Records supplied →
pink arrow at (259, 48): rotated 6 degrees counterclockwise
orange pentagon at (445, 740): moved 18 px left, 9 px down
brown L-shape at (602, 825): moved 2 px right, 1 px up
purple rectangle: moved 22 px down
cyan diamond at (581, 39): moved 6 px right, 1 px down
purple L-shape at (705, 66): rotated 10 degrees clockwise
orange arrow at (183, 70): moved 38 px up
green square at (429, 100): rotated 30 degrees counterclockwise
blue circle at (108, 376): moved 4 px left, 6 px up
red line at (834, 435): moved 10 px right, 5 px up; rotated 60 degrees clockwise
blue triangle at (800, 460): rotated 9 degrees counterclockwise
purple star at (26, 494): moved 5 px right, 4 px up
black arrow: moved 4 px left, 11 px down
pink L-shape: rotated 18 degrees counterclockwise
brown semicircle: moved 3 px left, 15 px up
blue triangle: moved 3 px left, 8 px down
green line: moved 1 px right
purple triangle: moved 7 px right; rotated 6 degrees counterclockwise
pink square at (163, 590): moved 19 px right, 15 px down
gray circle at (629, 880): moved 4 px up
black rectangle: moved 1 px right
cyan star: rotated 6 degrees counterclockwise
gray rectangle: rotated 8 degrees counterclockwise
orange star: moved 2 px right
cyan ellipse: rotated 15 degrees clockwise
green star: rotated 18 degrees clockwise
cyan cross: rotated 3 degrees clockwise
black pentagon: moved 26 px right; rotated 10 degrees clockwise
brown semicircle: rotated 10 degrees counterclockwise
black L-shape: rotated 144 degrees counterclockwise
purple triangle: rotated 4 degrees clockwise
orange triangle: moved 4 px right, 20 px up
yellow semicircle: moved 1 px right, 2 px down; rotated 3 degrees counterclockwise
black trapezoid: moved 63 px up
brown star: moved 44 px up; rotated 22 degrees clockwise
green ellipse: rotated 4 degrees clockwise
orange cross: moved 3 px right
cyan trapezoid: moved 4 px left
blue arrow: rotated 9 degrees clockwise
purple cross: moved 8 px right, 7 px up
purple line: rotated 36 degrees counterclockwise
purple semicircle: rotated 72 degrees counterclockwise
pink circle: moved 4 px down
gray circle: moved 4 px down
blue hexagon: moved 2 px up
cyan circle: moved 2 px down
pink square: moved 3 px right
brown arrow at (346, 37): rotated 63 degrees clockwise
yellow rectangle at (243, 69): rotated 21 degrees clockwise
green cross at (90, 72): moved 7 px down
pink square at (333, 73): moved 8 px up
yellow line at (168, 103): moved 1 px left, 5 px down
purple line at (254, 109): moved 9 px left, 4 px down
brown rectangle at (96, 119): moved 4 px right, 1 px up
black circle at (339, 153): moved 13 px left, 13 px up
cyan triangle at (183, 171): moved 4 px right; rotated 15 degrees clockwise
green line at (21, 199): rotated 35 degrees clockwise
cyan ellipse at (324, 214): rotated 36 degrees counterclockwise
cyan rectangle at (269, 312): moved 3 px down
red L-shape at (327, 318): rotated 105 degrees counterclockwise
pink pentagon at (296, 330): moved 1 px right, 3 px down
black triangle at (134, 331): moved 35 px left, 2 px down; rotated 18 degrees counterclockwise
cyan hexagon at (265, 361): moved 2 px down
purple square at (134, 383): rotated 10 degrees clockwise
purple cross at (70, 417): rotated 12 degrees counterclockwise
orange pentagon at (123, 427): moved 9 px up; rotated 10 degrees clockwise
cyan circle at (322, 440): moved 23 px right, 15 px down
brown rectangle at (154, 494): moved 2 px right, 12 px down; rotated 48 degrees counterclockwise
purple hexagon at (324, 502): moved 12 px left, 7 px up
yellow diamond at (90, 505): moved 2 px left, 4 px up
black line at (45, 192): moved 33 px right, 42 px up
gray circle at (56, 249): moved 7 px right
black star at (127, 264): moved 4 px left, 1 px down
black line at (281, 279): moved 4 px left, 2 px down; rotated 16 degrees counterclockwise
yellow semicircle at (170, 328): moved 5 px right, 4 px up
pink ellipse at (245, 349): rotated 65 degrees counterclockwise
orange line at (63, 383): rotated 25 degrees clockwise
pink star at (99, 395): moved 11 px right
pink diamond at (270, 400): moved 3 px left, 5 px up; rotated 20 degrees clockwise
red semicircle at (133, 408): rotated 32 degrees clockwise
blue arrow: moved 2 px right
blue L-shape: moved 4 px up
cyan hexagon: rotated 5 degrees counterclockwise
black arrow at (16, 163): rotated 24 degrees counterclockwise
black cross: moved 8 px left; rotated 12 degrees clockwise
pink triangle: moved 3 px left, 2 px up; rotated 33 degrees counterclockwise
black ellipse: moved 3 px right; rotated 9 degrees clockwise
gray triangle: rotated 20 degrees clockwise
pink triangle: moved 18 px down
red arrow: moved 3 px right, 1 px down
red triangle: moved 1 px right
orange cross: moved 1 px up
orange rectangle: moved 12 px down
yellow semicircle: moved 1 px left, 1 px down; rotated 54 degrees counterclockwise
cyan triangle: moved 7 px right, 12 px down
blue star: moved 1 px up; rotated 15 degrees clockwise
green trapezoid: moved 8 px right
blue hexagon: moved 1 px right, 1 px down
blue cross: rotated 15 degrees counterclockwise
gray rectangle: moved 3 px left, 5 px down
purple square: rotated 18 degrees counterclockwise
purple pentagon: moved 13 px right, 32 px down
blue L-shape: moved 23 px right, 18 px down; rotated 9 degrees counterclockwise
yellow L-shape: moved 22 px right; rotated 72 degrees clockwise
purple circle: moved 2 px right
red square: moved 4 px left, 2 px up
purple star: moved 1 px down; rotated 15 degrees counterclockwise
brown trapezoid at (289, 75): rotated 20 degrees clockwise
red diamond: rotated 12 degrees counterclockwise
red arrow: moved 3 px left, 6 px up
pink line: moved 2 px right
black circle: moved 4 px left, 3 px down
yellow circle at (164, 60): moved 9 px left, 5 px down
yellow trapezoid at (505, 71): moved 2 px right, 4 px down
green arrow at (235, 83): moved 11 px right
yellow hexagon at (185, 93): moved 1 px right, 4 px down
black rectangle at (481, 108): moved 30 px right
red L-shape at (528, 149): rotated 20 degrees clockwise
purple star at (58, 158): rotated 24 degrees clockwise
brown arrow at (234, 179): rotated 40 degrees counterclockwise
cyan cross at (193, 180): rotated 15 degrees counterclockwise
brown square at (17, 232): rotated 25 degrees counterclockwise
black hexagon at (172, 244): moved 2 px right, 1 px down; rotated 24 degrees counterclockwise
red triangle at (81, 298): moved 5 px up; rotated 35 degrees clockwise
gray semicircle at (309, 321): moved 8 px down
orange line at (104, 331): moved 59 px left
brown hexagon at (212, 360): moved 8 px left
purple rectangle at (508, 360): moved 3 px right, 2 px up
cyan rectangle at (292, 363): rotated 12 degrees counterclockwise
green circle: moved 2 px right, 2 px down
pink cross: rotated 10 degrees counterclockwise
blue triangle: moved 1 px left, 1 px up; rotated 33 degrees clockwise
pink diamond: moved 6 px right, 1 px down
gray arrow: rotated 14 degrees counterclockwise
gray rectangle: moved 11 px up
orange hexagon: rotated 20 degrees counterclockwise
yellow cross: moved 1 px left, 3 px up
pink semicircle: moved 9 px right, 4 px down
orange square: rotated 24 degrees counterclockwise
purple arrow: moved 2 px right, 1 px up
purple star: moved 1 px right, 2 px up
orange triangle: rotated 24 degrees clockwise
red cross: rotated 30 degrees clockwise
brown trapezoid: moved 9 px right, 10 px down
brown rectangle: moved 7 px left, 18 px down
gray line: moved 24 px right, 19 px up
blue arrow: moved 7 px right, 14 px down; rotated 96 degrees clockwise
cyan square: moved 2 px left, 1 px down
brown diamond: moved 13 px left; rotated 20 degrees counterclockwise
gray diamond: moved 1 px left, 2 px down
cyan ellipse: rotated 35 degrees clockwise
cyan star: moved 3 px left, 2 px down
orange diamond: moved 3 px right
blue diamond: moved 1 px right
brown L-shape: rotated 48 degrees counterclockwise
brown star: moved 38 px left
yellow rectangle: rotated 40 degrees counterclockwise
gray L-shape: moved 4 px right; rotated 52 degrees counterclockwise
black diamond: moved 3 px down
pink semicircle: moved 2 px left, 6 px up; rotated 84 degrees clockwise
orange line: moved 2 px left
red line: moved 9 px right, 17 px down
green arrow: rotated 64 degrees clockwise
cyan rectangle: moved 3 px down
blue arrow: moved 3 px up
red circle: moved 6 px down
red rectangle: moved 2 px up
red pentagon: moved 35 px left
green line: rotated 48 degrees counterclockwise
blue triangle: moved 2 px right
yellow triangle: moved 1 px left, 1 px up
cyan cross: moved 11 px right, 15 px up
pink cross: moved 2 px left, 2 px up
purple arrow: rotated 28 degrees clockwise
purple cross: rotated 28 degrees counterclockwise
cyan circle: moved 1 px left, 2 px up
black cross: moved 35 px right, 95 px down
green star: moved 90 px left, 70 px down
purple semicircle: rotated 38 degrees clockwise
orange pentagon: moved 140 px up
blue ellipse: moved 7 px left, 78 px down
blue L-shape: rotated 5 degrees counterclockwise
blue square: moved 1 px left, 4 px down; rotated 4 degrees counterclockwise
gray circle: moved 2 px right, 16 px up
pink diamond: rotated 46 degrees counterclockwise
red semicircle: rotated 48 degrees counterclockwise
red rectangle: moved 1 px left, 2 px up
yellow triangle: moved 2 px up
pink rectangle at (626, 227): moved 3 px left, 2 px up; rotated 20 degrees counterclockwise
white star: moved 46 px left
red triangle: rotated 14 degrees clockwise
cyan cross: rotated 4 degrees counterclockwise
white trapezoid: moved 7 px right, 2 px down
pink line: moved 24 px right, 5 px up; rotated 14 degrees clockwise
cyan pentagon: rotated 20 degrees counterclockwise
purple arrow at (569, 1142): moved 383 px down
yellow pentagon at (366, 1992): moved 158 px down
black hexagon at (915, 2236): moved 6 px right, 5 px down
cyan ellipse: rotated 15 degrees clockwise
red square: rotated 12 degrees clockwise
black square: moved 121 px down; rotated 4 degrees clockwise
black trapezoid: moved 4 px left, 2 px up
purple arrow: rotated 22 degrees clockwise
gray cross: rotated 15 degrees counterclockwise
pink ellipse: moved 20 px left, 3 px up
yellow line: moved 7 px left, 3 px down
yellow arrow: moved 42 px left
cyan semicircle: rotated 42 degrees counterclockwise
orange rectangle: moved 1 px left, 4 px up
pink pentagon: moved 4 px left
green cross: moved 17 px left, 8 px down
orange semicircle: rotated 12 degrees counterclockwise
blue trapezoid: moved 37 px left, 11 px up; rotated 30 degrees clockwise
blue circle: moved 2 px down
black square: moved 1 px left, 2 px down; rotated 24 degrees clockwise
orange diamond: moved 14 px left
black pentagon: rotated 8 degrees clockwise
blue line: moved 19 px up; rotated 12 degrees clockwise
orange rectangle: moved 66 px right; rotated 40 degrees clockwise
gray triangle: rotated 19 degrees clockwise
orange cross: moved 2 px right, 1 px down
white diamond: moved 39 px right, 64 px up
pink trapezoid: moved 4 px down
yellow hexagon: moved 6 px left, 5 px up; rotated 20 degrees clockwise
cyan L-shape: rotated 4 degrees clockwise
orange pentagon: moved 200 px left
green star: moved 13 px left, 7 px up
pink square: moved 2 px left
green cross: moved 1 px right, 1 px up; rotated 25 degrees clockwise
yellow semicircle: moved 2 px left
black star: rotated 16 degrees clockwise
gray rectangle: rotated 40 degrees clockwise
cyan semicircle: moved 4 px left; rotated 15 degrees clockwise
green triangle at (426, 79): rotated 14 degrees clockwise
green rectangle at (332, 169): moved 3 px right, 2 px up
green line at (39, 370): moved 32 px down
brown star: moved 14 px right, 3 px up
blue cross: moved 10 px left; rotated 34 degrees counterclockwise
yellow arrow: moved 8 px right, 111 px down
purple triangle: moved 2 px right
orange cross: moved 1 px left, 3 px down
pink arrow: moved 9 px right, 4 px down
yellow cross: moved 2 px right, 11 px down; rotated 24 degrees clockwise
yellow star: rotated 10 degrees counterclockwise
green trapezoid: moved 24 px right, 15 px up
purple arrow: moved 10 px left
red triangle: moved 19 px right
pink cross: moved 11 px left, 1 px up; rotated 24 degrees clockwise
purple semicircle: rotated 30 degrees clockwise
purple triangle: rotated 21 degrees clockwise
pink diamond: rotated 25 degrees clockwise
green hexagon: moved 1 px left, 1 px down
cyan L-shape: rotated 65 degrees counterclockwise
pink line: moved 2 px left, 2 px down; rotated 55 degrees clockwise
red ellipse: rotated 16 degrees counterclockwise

Work instruction → Lines holding the word "white" are the answer; copy every one from the records above.

Solution for this problem →
white star: moved 46 px left
white trapezoid: moved 7 px right, 2 px down
white diamond: moved 39 px right, 64 px up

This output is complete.